• [REQUIRED WORK] Return each line of the data below unchanged, please.

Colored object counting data

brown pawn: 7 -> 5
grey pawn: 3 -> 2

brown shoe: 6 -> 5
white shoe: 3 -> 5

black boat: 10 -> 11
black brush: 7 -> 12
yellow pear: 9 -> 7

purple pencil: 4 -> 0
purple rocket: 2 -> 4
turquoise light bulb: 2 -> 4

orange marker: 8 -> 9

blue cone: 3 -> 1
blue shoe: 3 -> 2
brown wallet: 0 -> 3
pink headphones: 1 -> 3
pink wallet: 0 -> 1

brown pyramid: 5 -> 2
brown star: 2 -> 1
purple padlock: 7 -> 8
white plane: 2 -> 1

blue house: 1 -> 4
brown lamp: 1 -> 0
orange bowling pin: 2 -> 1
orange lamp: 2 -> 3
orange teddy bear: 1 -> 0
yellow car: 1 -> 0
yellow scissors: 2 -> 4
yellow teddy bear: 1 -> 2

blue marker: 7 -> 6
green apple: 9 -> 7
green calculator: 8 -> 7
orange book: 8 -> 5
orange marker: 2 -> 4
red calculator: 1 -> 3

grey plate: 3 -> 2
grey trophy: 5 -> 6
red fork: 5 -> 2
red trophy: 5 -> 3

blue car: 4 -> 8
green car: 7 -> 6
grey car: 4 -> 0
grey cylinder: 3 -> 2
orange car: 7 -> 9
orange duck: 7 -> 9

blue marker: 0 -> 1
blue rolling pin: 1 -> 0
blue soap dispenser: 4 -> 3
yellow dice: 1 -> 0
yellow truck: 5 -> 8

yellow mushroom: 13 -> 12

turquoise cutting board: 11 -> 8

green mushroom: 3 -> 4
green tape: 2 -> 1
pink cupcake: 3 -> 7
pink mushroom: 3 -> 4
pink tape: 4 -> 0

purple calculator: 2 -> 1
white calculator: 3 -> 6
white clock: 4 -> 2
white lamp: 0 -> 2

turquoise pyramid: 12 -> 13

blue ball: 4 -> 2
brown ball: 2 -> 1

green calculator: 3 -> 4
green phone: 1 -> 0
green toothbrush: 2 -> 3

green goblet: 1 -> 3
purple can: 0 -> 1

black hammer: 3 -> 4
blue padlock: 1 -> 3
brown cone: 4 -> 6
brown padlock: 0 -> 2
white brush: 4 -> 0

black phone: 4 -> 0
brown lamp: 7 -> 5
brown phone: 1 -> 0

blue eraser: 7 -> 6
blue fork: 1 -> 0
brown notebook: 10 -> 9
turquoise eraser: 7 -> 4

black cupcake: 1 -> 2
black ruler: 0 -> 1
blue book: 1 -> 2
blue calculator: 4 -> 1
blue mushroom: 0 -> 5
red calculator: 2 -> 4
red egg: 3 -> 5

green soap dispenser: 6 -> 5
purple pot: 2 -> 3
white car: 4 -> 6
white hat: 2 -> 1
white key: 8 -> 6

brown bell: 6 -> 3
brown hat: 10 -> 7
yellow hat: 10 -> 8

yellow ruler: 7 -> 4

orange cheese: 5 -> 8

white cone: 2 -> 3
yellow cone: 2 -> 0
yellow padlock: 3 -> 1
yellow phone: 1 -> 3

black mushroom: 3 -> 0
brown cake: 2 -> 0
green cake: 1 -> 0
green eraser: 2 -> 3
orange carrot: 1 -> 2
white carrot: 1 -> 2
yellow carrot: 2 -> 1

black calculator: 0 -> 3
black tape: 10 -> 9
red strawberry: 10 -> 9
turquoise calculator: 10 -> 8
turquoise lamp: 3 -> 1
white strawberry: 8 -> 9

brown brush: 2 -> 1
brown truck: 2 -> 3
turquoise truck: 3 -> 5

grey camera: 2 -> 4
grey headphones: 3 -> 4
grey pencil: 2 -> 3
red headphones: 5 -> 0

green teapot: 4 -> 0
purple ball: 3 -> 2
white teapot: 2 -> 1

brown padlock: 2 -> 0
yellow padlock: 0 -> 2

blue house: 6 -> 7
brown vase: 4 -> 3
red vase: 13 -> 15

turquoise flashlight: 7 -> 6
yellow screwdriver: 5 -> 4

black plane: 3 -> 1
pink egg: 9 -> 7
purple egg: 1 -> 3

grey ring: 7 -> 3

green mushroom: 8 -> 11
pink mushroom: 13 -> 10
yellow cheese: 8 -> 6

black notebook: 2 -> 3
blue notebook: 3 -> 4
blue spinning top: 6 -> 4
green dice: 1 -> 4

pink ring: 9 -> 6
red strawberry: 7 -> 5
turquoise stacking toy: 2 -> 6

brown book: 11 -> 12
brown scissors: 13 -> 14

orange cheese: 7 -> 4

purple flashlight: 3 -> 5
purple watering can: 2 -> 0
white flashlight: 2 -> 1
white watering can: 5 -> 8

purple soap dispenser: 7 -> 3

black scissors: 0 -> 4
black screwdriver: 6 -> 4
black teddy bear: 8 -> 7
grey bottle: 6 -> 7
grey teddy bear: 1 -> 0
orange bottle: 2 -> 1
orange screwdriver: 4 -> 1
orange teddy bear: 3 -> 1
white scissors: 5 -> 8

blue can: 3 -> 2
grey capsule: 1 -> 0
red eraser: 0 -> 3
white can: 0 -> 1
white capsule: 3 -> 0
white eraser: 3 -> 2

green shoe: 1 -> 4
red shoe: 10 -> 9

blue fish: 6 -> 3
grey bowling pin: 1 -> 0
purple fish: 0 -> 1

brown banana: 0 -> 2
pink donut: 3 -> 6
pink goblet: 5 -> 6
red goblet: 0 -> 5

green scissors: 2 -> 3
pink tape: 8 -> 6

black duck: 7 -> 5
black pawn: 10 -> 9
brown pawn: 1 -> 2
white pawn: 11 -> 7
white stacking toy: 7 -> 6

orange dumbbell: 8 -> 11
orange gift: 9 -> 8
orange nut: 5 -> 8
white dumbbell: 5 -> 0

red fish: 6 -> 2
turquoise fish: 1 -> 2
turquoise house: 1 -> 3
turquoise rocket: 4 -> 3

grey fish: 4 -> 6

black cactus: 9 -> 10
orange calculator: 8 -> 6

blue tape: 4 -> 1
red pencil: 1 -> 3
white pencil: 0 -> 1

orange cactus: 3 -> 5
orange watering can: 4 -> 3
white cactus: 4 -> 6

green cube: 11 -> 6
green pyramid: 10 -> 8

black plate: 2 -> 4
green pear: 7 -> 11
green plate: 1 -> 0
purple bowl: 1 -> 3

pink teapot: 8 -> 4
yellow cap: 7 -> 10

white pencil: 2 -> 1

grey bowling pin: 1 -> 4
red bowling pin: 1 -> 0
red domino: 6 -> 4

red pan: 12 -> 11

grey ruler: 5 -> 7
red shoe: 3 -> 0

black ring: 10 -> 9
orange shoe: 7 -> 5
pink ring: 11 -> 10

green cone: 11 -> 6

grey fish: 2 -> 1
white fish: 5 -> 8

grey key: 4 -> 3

• [RESPONSE]
brown pawn: 7 -> 5
grey pawn: 3 -> 2

brown shoe: 6 -> 5
white shoe: 3 -> 5

black boat: 10 -> 11
black brush: 7 -> 12
yellow pear: 9 -> 7

purple pencil: 4 -> 0
purple rocket: 2 -> 4
turquoise light bulb: 2 -> 4

orange marker: 8 -> 9

blue cone: 3 -> 1
blue shoe: 3 -> 2
brown wallet: 0 -> 3
pink headphones: 1 -> 3
pink wallet: 0 -> 1

brown pyramid: 5 -> 2
brown star: 2 -> 1
purple padlock: 7 -> 8
white plane: 2 -> 1

blue house: 1 -> 4
brown lamp: 1 -> 0
orange bowling pin: 2 -> 1
orange lamp: 2 -> 3
orange teddy bear: 1 -> 0
yellow car: 1 -> 0
yellow scissors: 2 -> 4
yellow teddy bear: 1 -> 2

blue marker: 7 -> 6
green apple: 9 -> 7
green calculator: 8 -> 7
orange book: 8 -> 5
orange marker: 2 -> 4
red calculator: 1 -> 3

grey plate: 3 -> 2
grey trophy: 5 -> 6
red fork: 5 -> 2
red trophy: 5 -> 3

blue car: 4 -> 8
green car: 7 -> 6
grey car: 4 -> 0
grey cylinder: 3 -> 2
orange car: 7 -> 9
orange duck: 7 -> 9

blue marker: 0 -> 1
blue rolling pin: 1 -> 0
blue soap dispenser: 4 -> 3
yellow dice: 1 -> 0
yellow truck: 5 -> 8

yellow mushroom: 13 -> 12

turquoise cutting board: 11 -> 8

green mushroom: 3 -> 4
green tape: 2 -> 1
pink cupcake: 3 -> 7
pink mushroom: 3 -> 4
pink tape: 4 -> 0

purple calculator: 2 -> 1
white calculator: 3 -> 6
white clock: 4 -> 2
white lamp: 0 -> 2

turquoise pyramid: 12 -> 13

blue ball: 4 -> 2
brown ball: 2 -> 1

green calculator: 3 -> 4
green phone: 1 -> 0
green toothbrush: 2 -> 3

green goblet: 1 -> 3
purple can: 0 -> 1

black hammer: 3 -> 4
blue padlock: 1 -> 3
brown cone: 4 -> 6
brown padlock: 0 -> 2
white brush: 4 -> 0

black phone: 4 -> 0
brown lamp: 7 -> 5
brown phone: 1 -> 0

blue eraser: 7 -> 6
blue fork: 1 -> 0
brown notebook: 10 -> 9
turquoise eraser: 7 -> 4

black cupcake: 1 -> 2
black ruler: 0 -> 1
blue book: 1 -> 2
blue calculator: 4 -> 1
blue mushroom: 0 -> 5
red calculator: 2 -> 4
red egg: 3 -> 5

green soap dispenser: 6 -> 5
purple pot: 2 -> 3
white car: 4 -> 6
white hat: 2 -> 1
white key: 8 -> 6

brown bell: 6 -> 3
brown hat: 10 -> 7
yellow hat: 10 -> 8

yellow ruler: 7 -> 4

orange cheese: 5 -> 8

white cone: 2 -> 3
yellow cone: 2 -> 0
yellow padlock: 3 -> 1
yellow phone: 1 -> 3

black mushroom: 3 -> 0
brown cake: 2 -> 0
green cake: 1 -> 0
green eraser: 2 -> 3
orange carrot: 1 -> 2
white carrot: 1 -> 2
yellow carrot: 2 -> 1

black calculator: 0 -> 3
black tape: 10 -> 9
red strawberry: 10 -> 9
turquoise calculator: 10 -> 8
turquoise lamp: 3 -> 1
white strawberry: 8 -> 9

brown brush: 2 -> 1
brown truck: 2 -> 3
turquoise truck: 3 -> 5

grey camera: 2 -> 4
grey headphones: 3 -> 4
grey pencil: 2 -> 3
red headphones: 5 -> 0

green teapot: 4 -> 0
purple ball: 3 -> 2
white teapot: 2 -> 1

brown padlock: 2 -> 0
yellow padlock: 0 -> 2

blue house: 6 -> 7
brown vase: 4 -> 3
red vase: 13 -> 15

turquoise flashlight: 7 -> 6
yellow screwdriver: 5 -> 4

black plane: 3 -> 1
pink egg: 9 -> 7
purple egg: 1 -> 3

grey ring: 7 -> 3

green mushroom: 8 -> 11
pink mushroom: 13 -> 10
yellow cheese: 8 -> 6

black notebook: 2 -> 3
blue notebook: 3 -> 4
blue spinning top: 6 -> 4
green dice: 1 -> 4

pink ring: 9 -> 6
red strawberry: 7 -> 5
turquoise stacking toy: 2 -> 6

brown book: 11 -> 12
brown scissors: 13 -> 14

orange cheese: 7 -> 4

purple flashlight: 3 -> 5
purple watering can: 2 -> 0
white flashlight: 2 -> 1
white watering can: 5 -> 8

purple soap dispenser: 7 -> 3

black scissors: 0 -> 4
black screwdriver: 6 -> 4
black teddy bear: 8 -> 7
grey bottle: 6 -> 7
grey teddy bear: 1 -> 0
orange bottle: 2 -> 1
orange screwdriver: 4 -> 1
orange teddy bear: 3 -> 1
white scissors: 5 -> 8

blue can: 3 -> 2
grey capsule: 1 -> 0
red eraser: 0 -> 3
white can: 0 -> 1
white capsule: 3 -> 0
white eraser: 3 -> 2

green shoe: 1 -> 4
red shoe: 10 -> 9

blue fish: 6 -> 3
grey bowling pin: 1 -> 0
purple fish: 0 -> 1

brown banana: 0 -> 2
pink donut: 3 -> 6
pink goblet: 5 -> 6
red goblet: 0 -> 5

green scissors: 2 -> 3
pink tape: 8 -> 6

black duck: 7 -> 5
black pawn: 10 -> 9
brown pawn: 1 -> 2
white pawn: 11 -> 7
white stacking toy: 7 -> 6

orange dumbbell: 8 -> 11
orange gift: 9 -> 8
orange nut: 5 -> 8
white dumbbell: 5 -> 0

red fish: 6 -> 2
turquoise fish: 1 -> 2
turquoise house: 1 -> 3
turquoise rocket: 4 -> 3

grey fish: 4 -> 6

black cactus: 9 -> 10
orange calculator: 8 -> 6

blue tape: 4 -> 1
red pencil: 1 -> 3
white pencil: 0 -> 1

orange cactus: 3 -> 5
orange watering can: 4 -> 3
white cactus: 4 -> 6

green cube: 11 -> 6
green pyramid: 10 -> 8

black plate: 2 -> 4
green pear: 7 -> 11
green plate: 1 -> 0
purple bowl: 1 -> 3

pink teapot: 8 -> 4
yellow cap: 7 -> 10

white pencil: 2 -> 1

grey bowling pin: 1 -> 4
red bowling pin: 1 -> 0
red domino: 6 -> 4

red pan: 12 -> 11

grey ruler: 5 -> 7
red shoe: 3 -> 0

black ring: 10 -> 9
orange shoe: 7 -> 5
pink ring: 11 -> 10

green cone: 11 -> 6

grey fish: 2 -> 1
white fish: 5 -> 8

grey key: 4 -> 3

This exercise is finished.